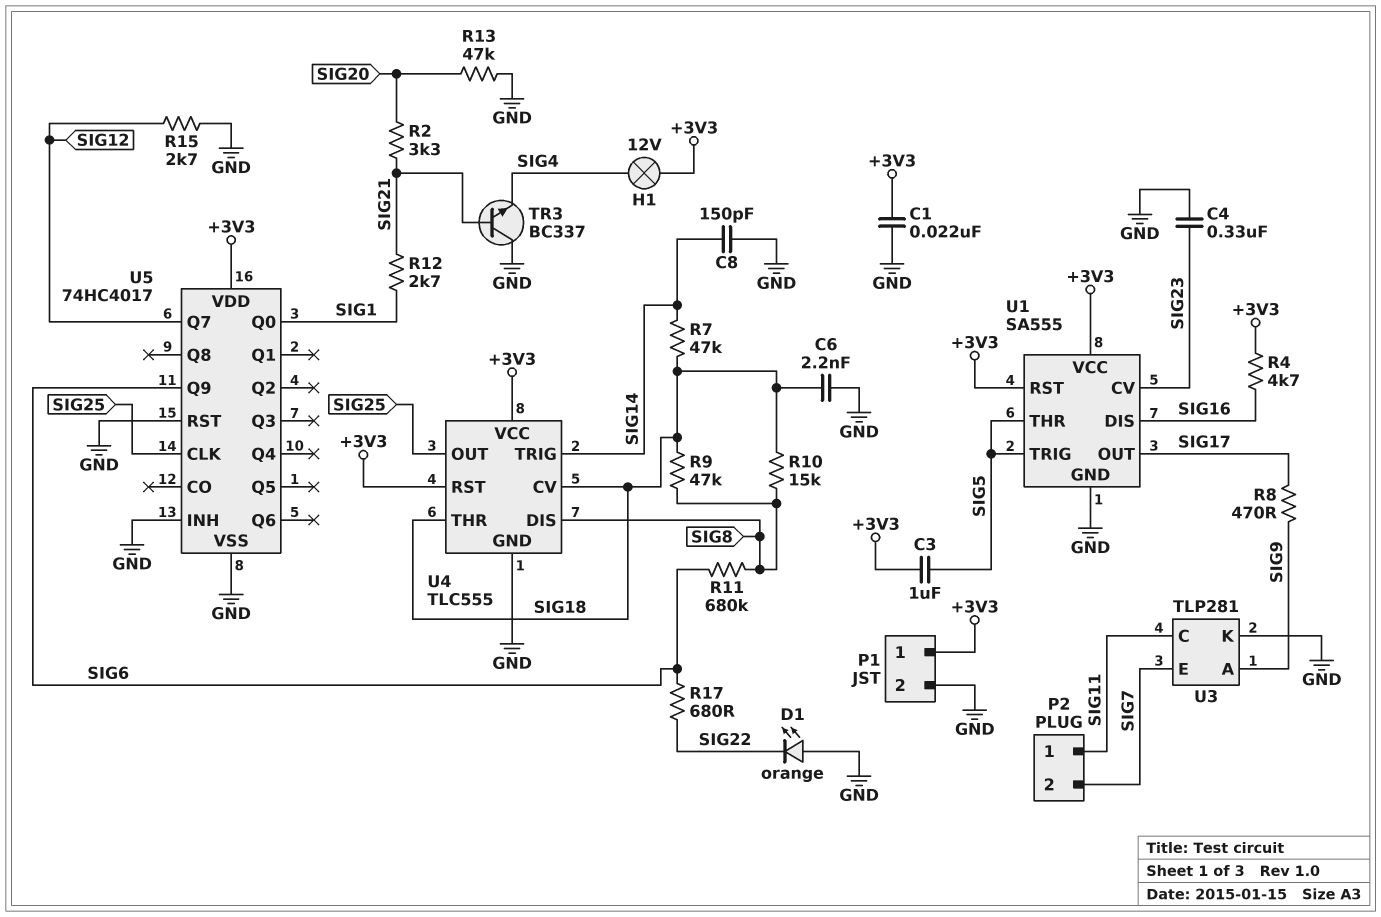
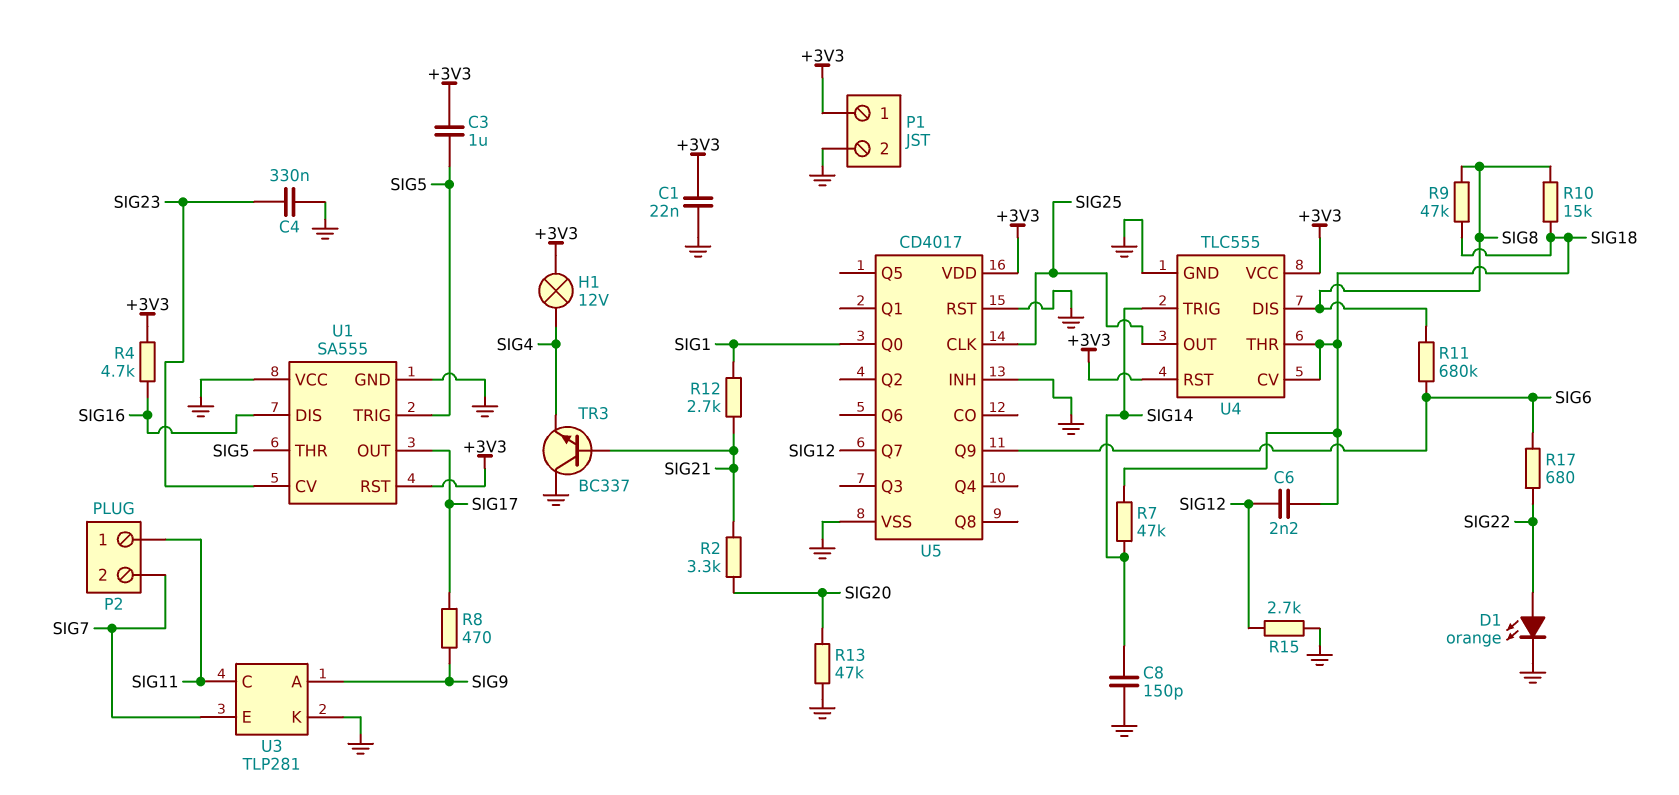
C6: 2.2nF (GND, SIG18) -> 2.2nF (SIG12, SIG18)
D1: LED orange (A GND, K SIG22) -> LED orange (A SIG22, K GND)
U1 pin VCC: +3V3 -> GND
U5: 74HC4017 -> CD4017

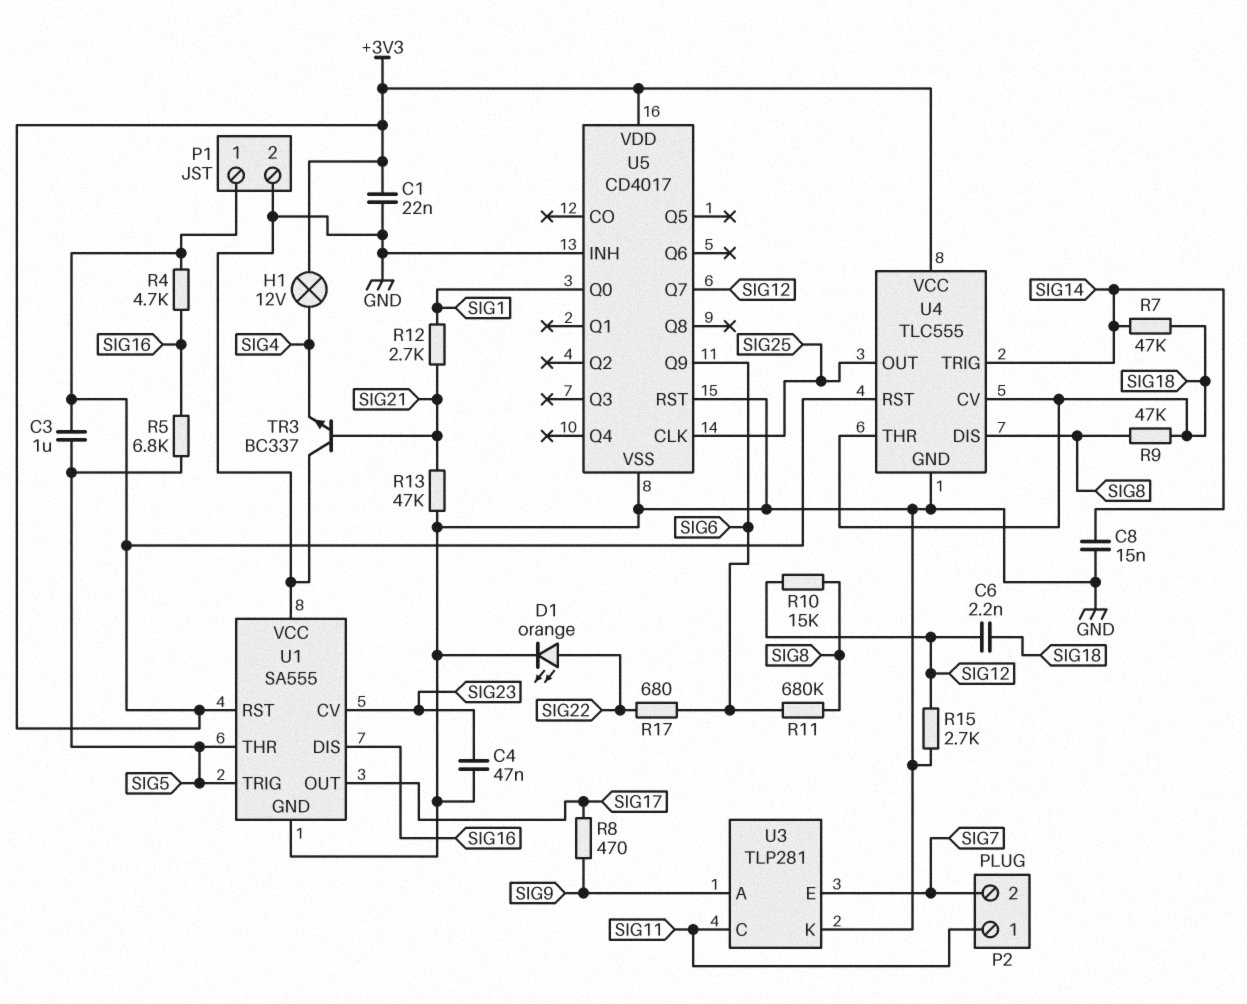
C4: 330nF (GND, SIG23) -> 47nF (GND, SIG23)
C8: 150pF (GND, SIG14) -> 15nF (GND, SIG14)
R2: 3.3k (SIG20, SIG21) -> none
R5: none -> 6.8k (SIG5, SIG16)
R10: 15k (SIG8, SIG18) -> 15k (SIG8, SIG12)
R13: 47k (GND, SIG20) -> 47k (GND, SIG21)

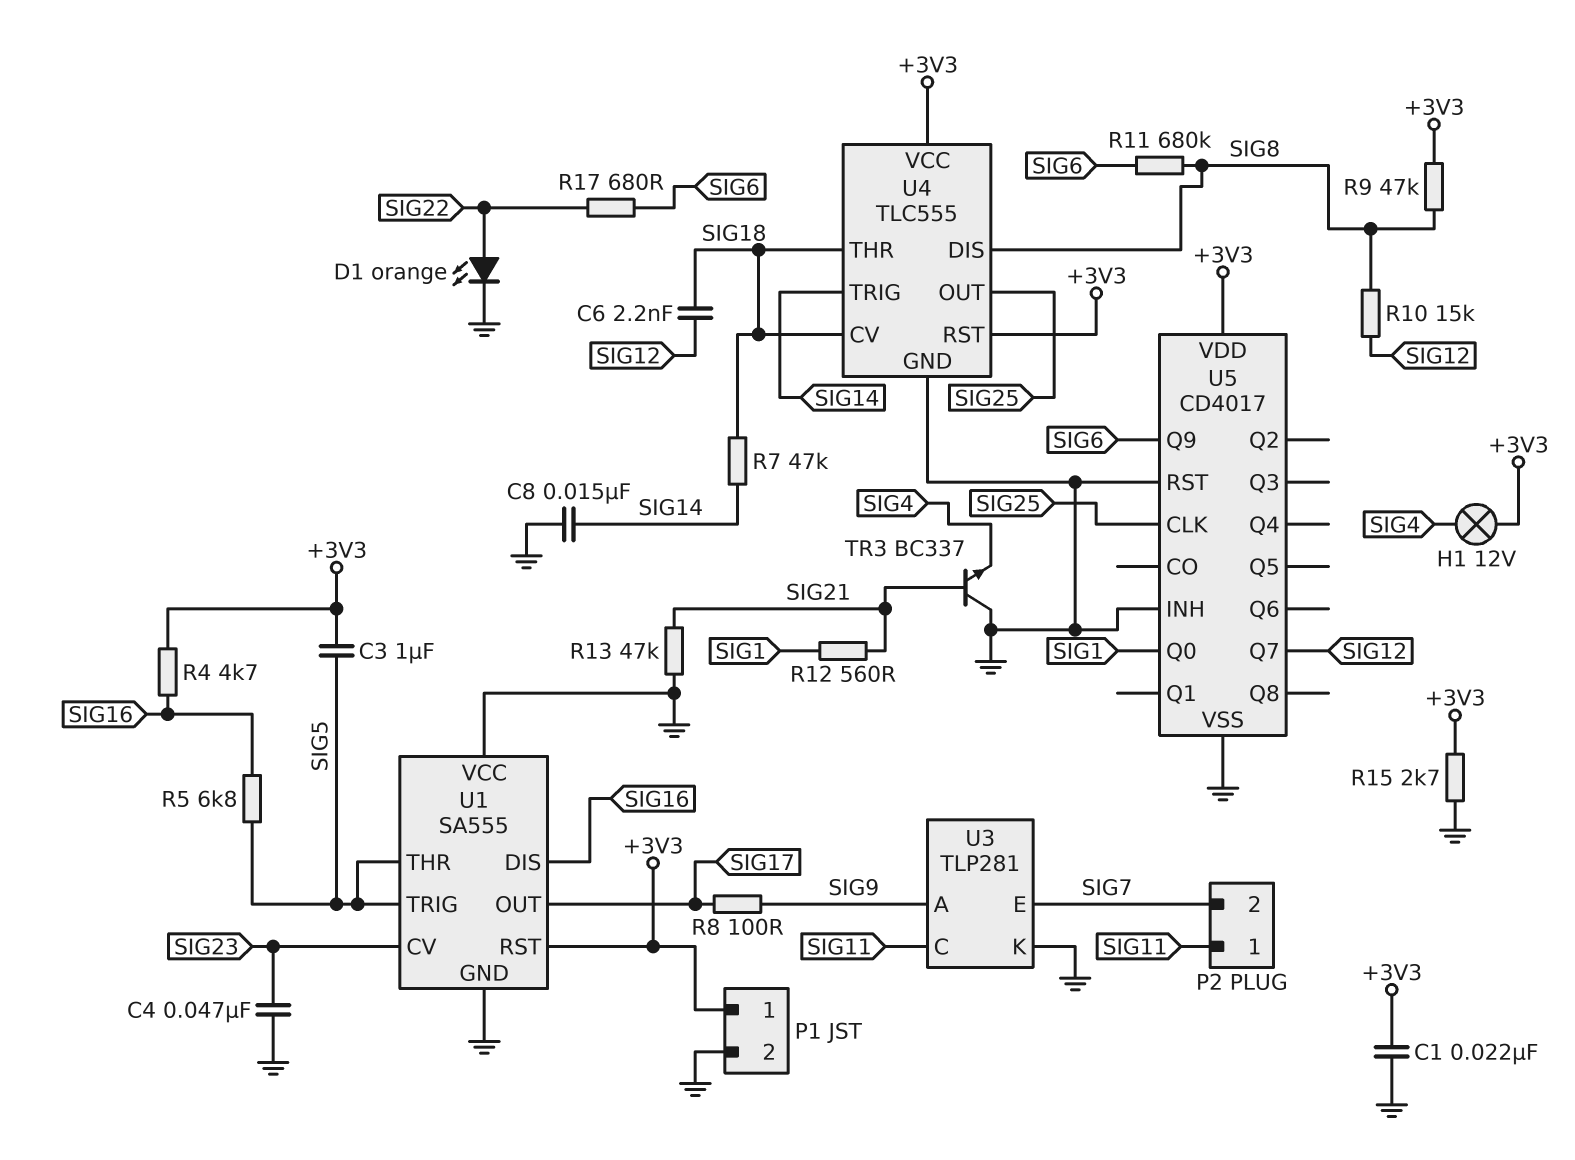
R8: 470 (SIG9, SIG17) -> 100 (SIG9, SIG17)
R9: 47k (SIG8, SIG18) -> 47k (+3V3, SIG8)
R12: 2.7k (SIG1, SIG21) -> 560 (SIG1, SIG21)
R15: 2.7k (GND, SIG12) -> 2.7k (+3V3, GND)

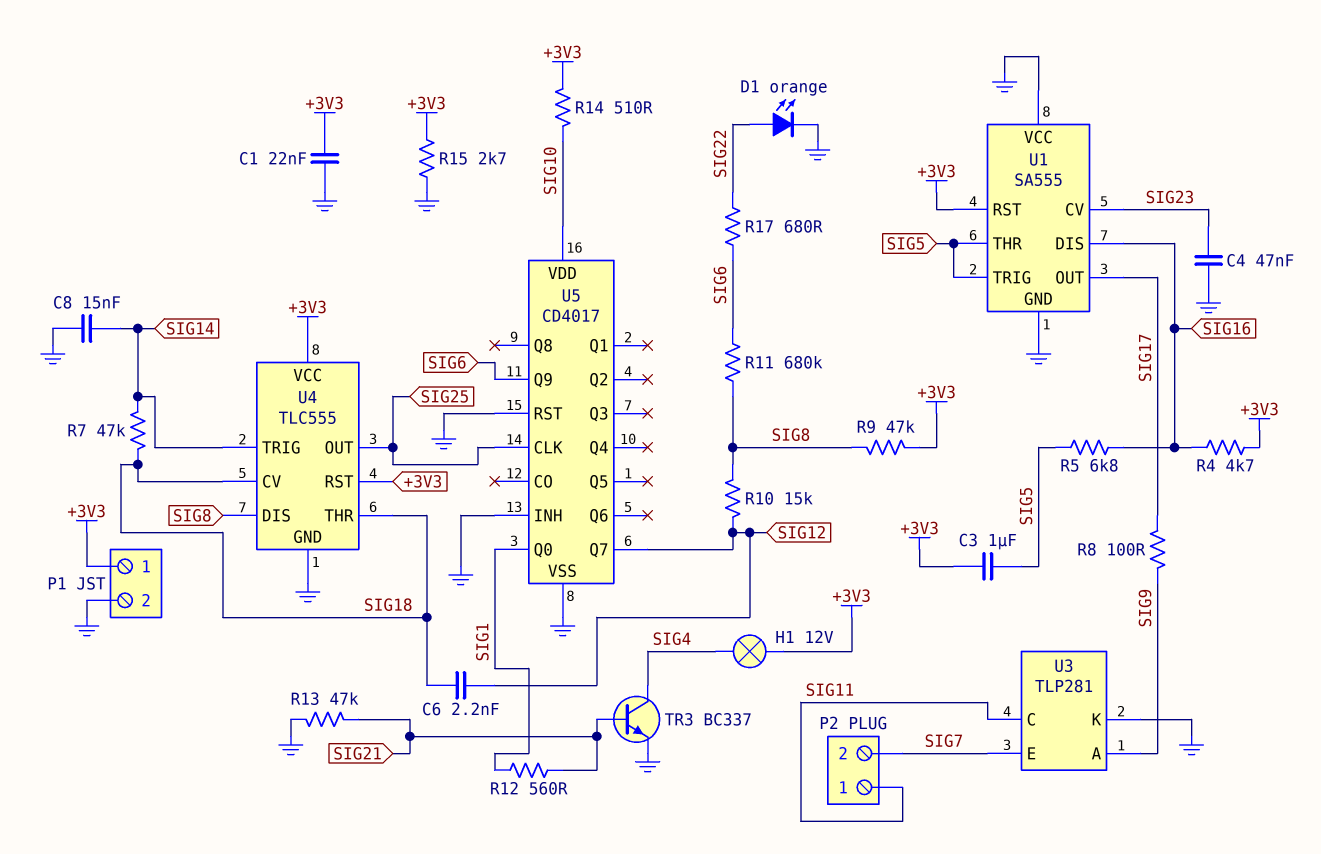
R14: none -> 510 (+3V3, SIG10)
TR3: NPN BC337 (B SIG21, C GND, E SIG4) -> NPN BC337 (B SIG21, C SIG4, E GND)
U5 pin VDD: +3V3 -> SIG10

#### [Task to complete]
Look for "none" in each line of the material, then copy the lines where it is found.

#### [Result]
R2: 3.3k (SIG20, SIG21) -> none
R5: none -> 6.8k (SIG5, SIG16)
R14: none -> 510 (+3V3, SIG10)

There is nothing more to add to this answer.